_Recorded information_

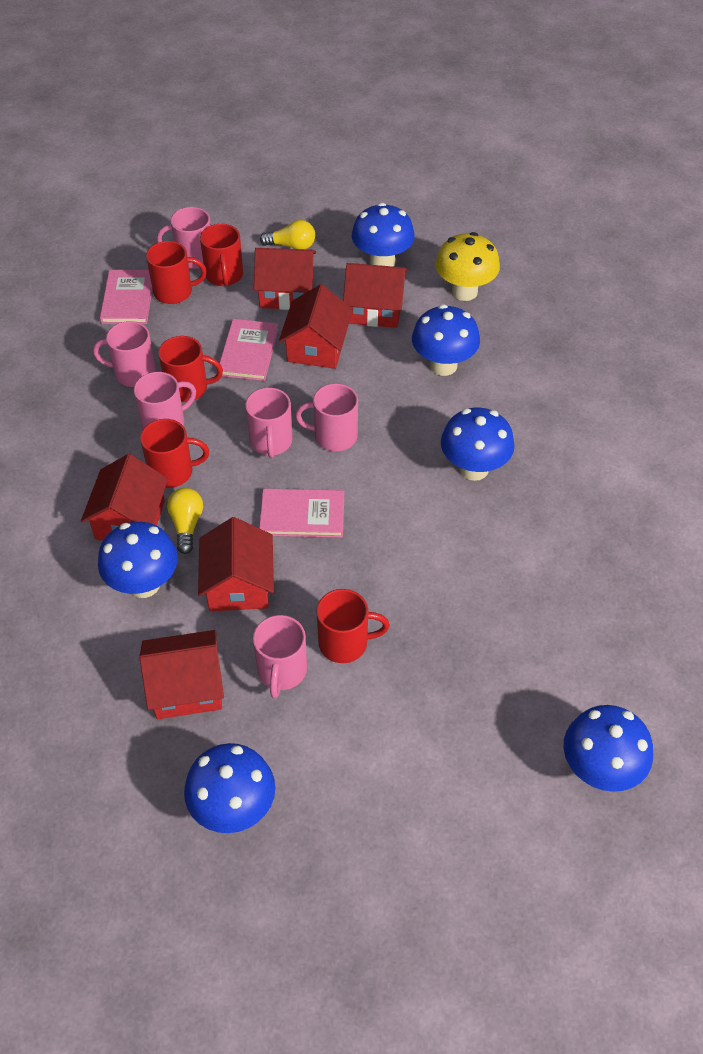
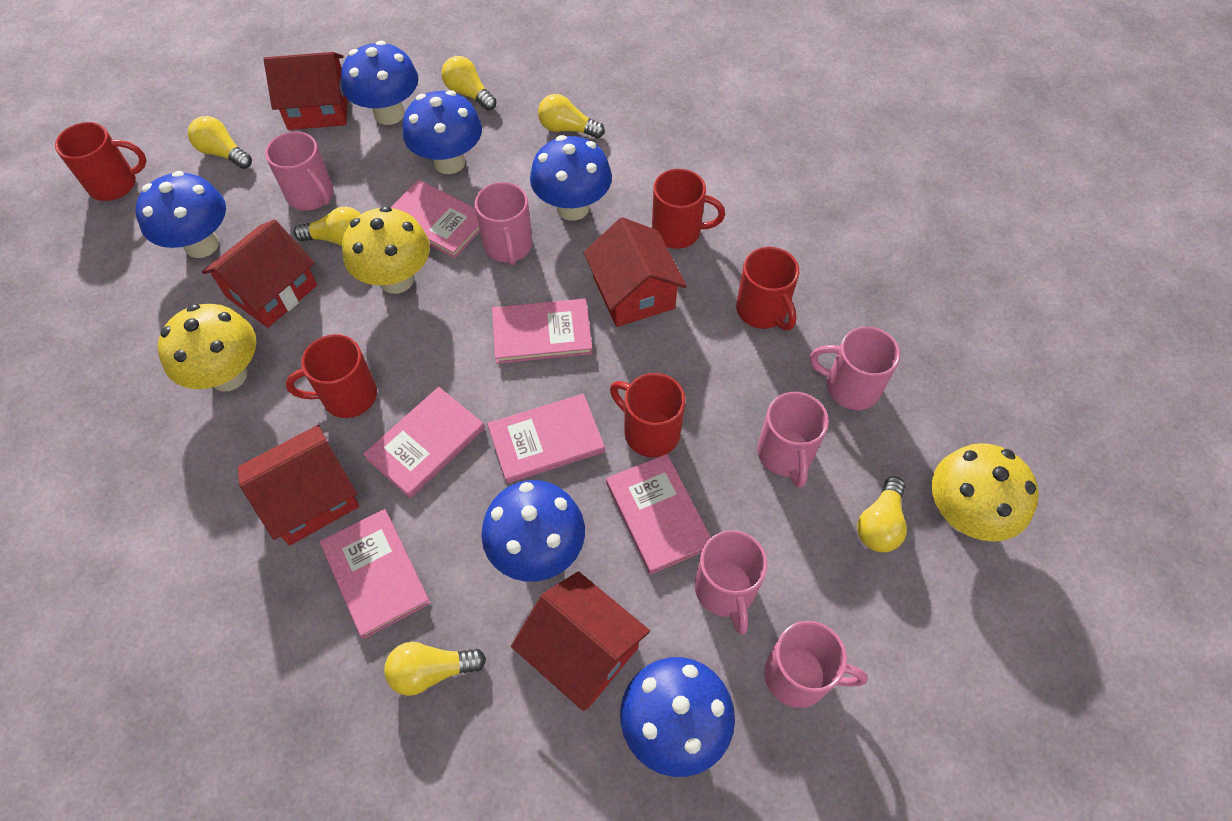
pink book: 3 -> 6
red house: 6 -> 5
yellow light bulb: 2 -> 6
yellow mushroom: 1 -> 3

_Problem requirements_
Repeat the data in full and exactly. Omit pictures.

_Answer to the exercise_
pink book: 3 -> 6
red house: 6 -> 5
yellow light bulb: 2 -> 6
yellow mushroom: 1 -> 3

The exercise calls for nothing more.